──────── Exercise input ────────

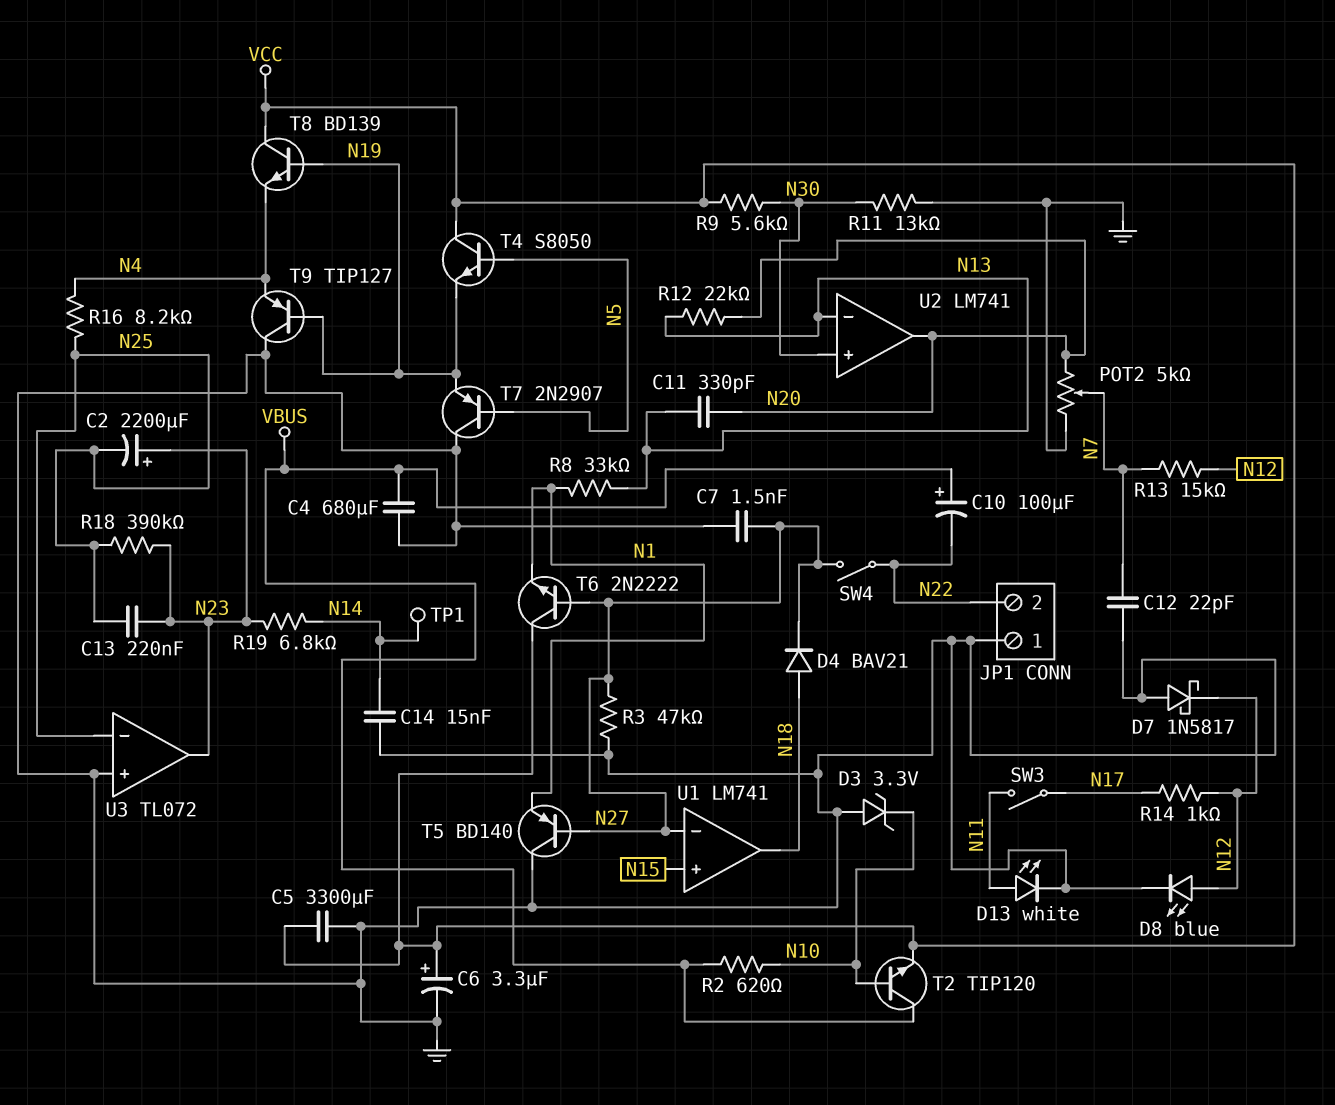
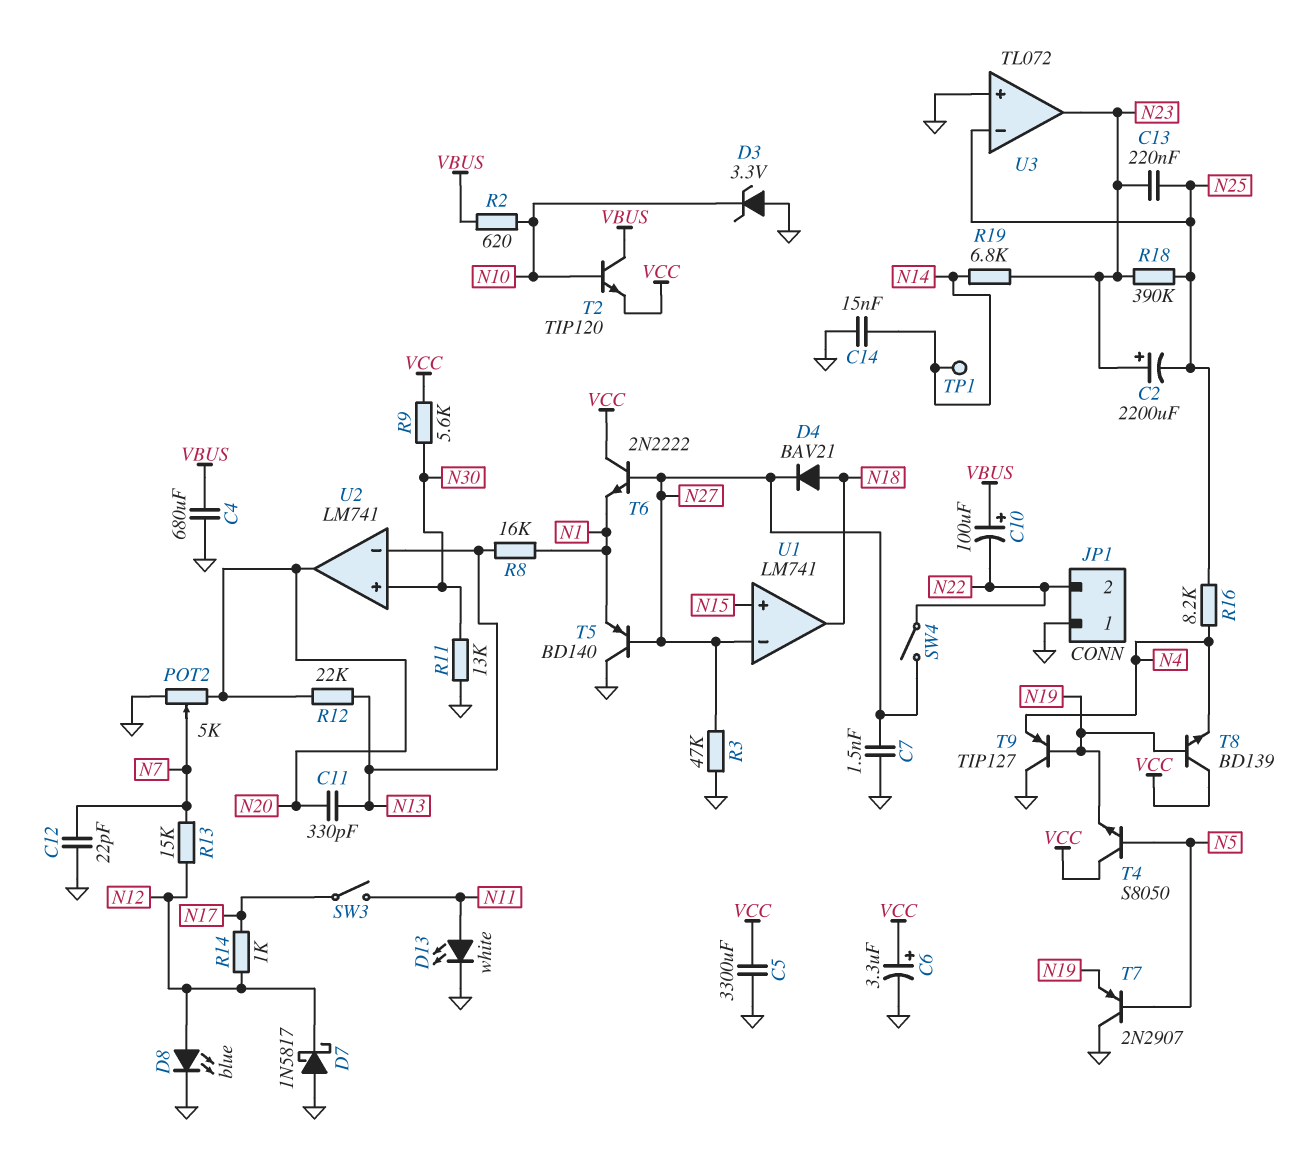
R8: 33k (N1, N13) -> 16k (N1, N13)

────────
──────── Exercise input ────────

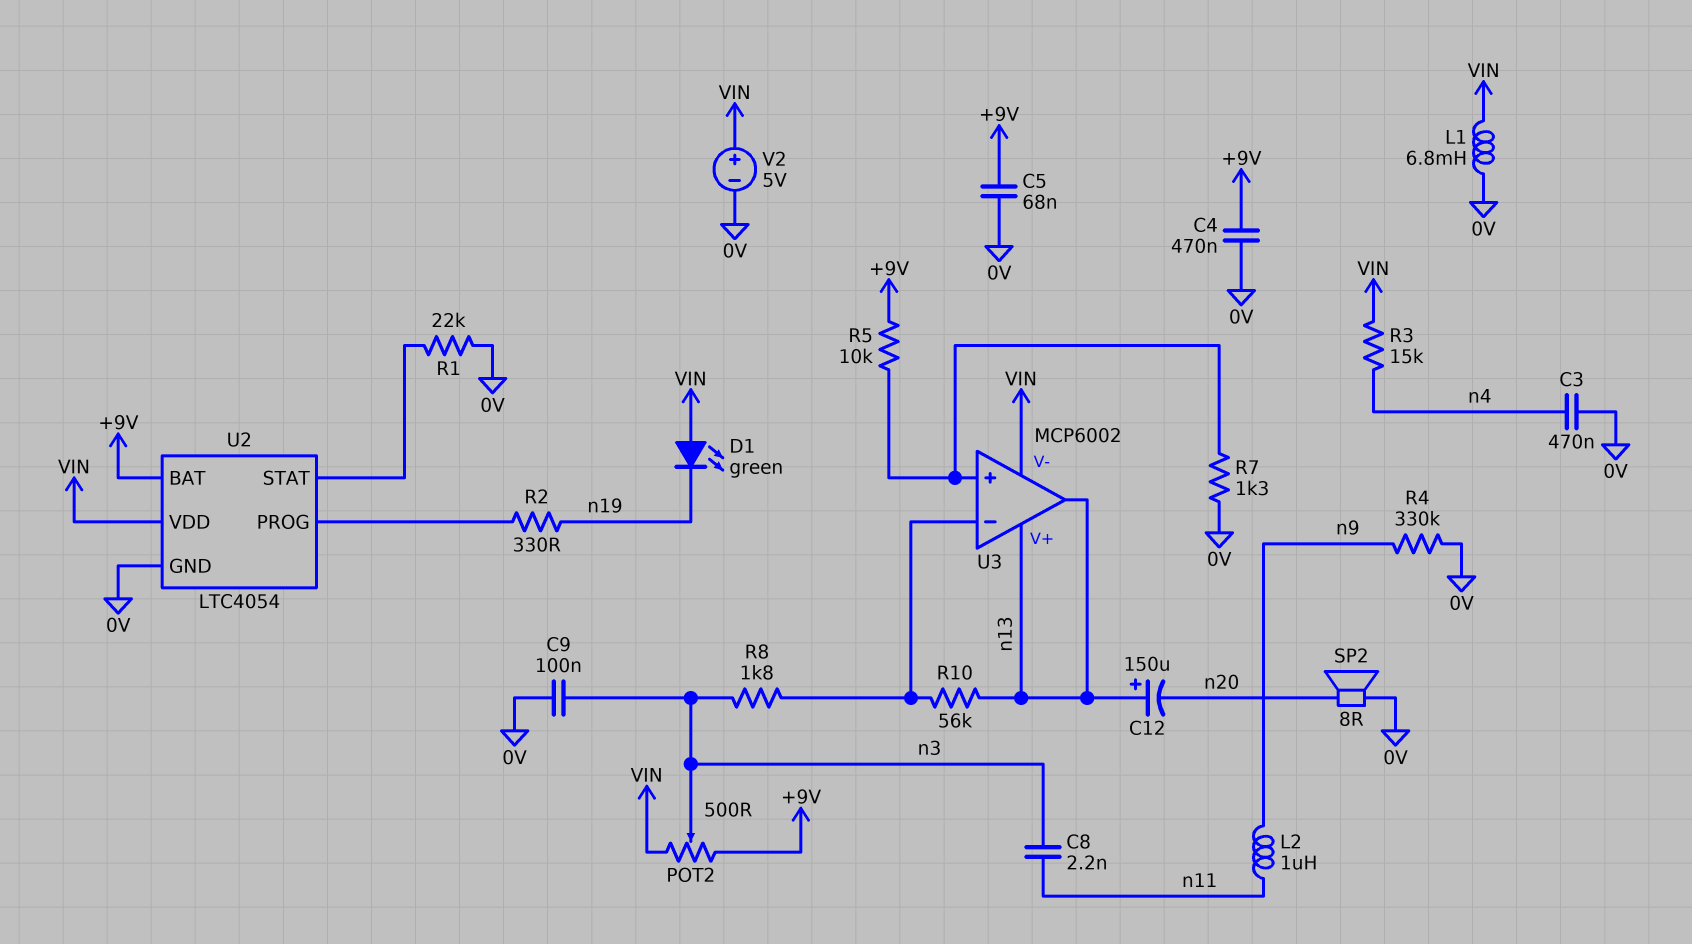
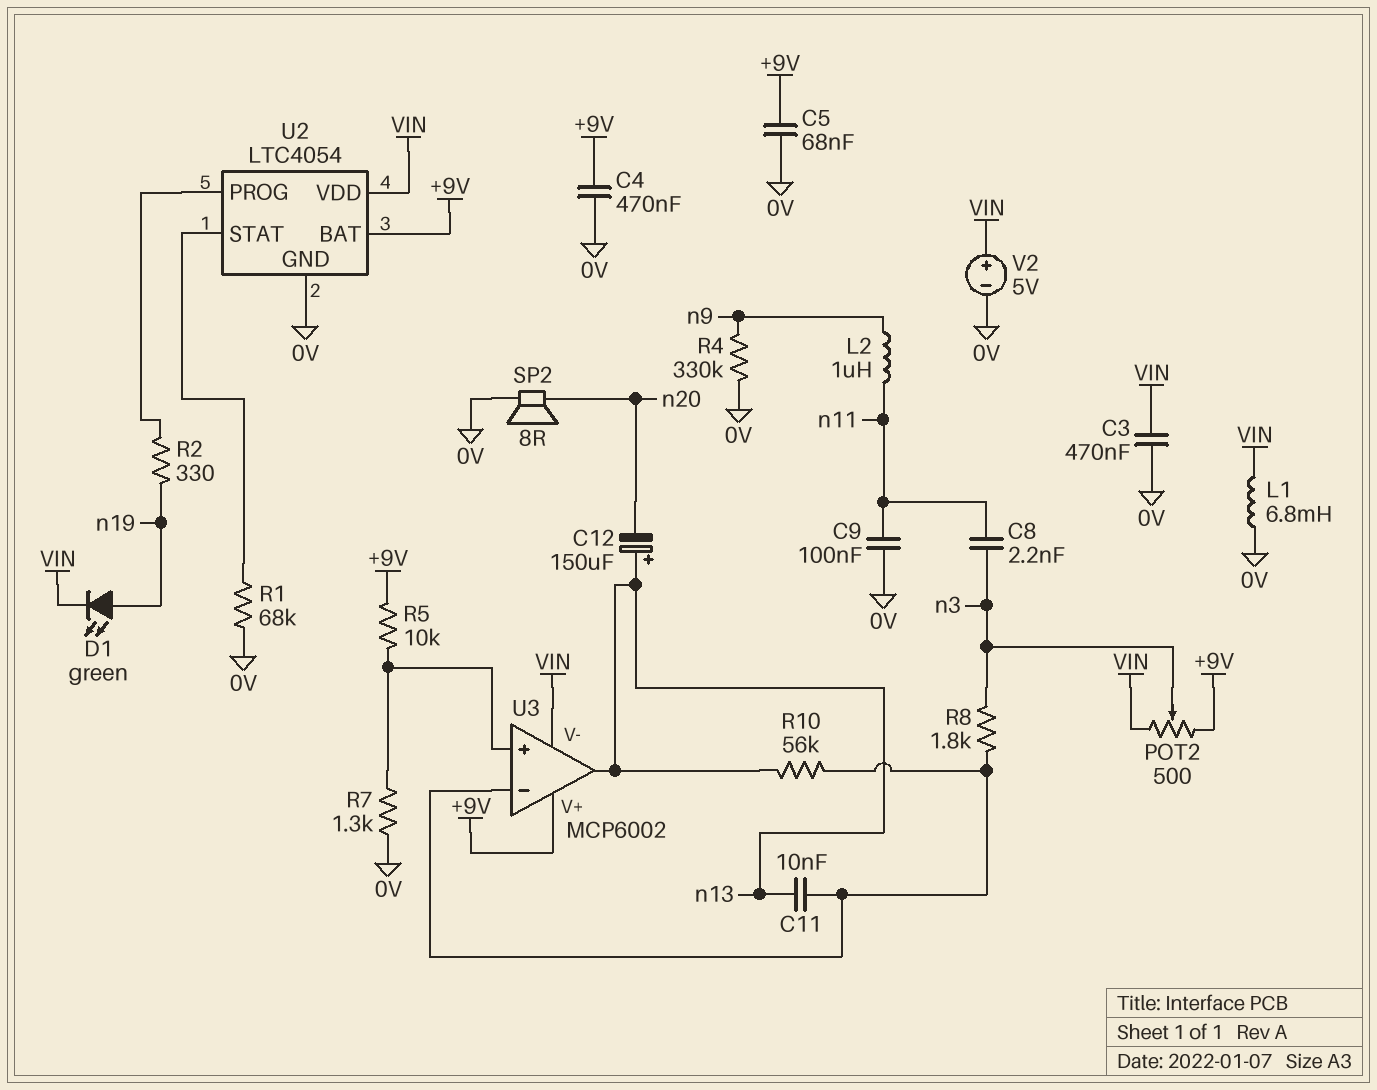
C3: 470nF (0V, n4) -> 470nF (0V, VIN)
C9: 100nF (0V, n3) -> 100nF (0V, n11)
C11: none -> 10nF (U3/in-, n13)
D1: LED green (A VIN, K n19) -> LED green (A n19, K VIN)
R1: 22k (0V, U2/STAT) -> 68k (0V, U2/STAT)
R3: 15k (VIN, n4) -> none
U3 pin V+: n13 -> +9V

────────
──────── Exercise input ────────

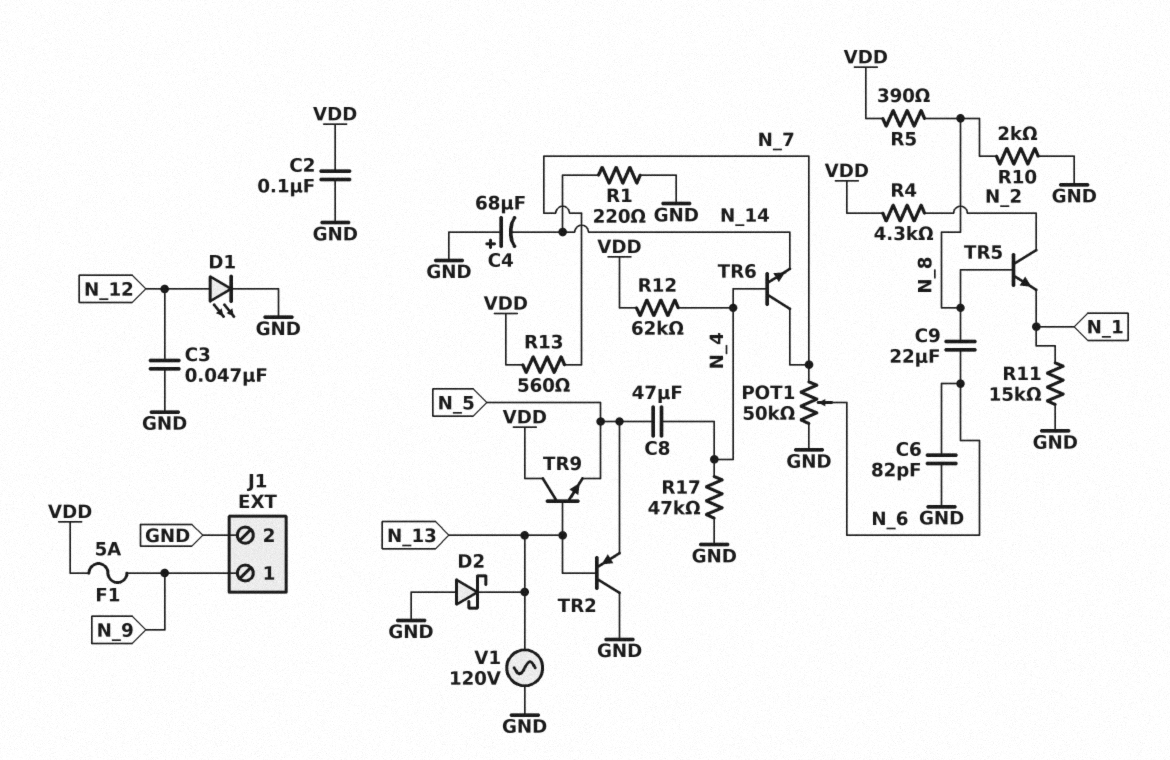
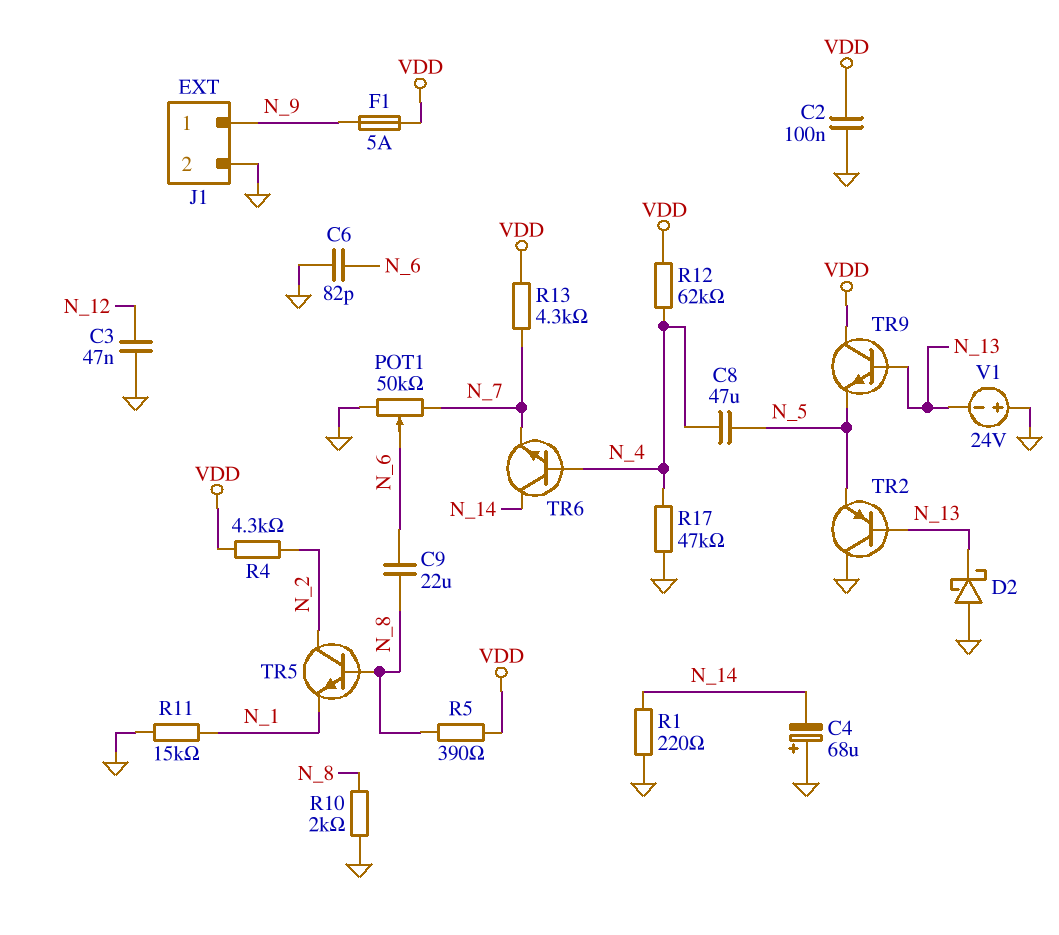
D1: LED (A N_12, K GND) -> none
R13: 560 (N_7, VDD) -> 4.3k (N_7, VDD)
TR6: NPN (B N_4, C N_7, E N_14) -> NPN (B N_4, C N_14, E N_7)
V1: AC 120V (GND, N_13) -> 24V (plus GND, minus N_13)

────────

- _Problem to solve_: Set down, exactly as they stand above, the lines starting with the line with "C3: 470nF (0V, n4) -> 470nF (0V, VIN)" and going on through the line with "U3 pin V+: n13 -> +9V", and no others.

- _Your response_:
C3: 470nF (0V, n4) -> 470nF (0V, VIN)
C9: 100nF (0V, n3) -> 100nF (0V, n11)
C11: none -> 10nF (U3/in-, n13)
D1: LED green (A VIN, K n19) -> LED green (A n19, K VIN)
R1: 22k (0V, U2/STAT) -> 68k (0V, U2/STAT)
R3: 15k (VIN, n4) -> none
U3 pin V+: n13 -> +9V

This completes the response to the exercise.